#### Information provided ####

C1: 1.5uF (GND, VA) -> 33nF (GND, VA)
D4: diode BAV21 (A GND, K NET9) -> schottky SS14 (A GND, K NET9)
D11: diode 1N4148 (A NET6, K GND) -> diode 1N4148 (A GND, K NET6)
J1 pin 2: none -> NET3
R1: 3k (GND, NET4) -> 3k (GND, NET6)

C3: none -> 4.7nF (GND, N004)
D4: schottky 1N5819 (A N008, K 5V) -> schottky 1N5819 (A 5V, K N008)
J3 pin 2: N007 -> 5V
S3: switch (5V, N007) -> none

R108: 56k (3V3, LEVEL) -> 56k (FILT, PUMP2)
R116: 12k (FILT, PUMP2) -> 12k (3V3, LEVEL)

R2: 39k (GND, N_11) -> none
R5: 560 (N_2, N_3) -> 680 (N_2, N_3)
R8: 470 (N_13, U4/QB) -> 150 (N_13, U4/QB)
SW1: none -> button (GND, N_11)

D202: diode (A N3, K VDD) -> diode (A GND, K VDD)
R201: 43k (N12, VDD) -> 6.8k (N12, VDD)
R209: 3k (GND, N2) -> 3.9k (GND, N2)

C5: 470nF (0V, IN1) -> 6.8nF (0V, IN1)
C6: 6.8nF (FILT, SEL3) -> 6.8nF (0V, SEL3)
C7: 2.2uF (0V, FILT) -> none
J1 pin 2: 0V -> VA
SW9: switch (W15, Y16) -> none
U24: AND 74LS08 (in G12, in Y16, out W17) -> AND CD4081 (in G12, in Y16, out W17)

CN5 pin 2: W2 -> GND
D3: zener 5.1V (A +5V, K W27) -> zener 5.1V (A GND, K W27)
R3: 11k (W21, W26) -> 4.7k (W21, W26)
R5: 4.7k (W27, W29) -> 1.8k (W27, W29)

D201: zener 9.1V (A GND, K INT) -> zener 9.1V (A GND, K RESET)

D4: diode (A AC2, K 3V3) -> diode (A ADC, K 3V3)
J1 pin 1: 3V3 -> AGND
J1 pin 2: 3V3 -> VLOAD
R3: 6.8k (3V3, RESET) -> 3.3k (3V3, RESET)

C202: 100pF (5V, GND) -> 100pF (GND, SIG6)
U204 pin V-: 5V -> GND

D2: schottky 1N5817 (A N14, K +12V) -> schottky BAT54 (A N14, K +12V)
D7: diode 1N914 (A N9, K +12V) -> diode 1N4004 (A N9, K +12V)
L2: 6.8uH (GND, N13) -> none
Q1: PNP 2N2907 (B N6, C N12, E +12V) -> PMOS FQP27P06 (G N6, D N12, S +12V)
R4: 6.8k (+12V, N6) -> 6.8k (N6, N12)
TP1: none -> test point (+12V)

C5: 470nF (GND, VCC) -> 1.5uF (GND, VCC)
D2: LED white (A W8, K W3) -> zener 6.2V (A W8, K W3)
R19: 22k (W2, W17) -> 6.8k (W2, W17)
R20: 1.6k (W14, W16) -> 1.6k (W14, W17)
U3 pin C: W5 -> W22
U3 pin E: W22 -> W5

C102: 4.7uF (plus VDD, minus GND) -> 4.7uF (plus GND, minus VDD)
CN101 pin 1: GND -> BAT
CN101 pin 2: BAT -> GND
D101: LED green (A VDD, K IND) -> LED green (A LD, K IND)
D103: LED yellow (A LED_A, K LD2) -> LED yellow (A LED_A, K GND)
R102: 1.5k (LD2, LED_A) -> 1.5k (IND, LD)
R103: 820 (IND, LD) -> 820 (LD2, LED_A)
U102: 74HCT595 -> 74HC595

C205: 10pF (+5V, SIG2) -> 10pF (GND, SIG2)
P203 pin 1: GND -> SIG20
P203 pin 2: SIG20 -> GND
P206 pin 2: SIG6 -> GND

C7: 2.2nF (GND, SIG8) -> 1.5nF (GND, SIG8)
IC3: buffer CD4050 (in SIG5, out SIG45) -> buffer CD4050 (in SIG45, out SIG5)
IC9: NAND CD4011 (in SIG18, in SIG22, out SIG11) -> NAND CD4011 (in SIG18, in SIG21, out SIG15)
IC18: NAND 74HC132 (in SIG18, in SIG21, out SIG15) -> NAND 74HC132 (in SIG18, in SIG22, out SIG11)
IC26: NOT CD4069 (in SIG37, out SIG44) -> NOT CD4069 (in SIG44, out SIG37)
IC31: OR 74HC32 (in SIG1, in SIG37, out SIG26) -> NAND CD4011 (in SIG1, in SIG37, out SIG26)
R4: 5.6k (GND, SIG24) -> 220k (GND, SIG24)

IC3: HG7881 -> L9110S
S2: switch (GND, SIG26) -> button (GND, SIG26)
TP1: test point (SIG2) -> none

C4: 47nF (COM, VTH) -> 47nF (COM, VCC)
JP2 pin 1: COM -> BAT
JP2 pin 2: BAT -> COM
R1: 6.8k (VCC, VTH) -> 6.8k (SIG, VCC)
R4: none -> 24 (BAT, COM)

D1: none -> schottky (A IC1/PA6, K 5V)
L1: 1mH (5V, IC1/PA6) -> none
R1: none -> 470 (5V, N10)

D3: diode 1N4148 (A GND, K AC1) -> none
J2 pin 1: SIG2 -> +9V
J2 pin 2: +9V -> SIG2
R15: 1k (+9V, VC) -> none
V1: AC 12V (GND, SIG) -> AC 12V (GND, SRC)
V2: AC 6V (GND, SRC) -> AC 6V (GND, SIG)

####

## [Goal of the exercise]
Going through the entries, return every line holding the word "point".

## [Result of the task]
TP1: none -> test point (+12V)
TP1: test point (SIG2) -> none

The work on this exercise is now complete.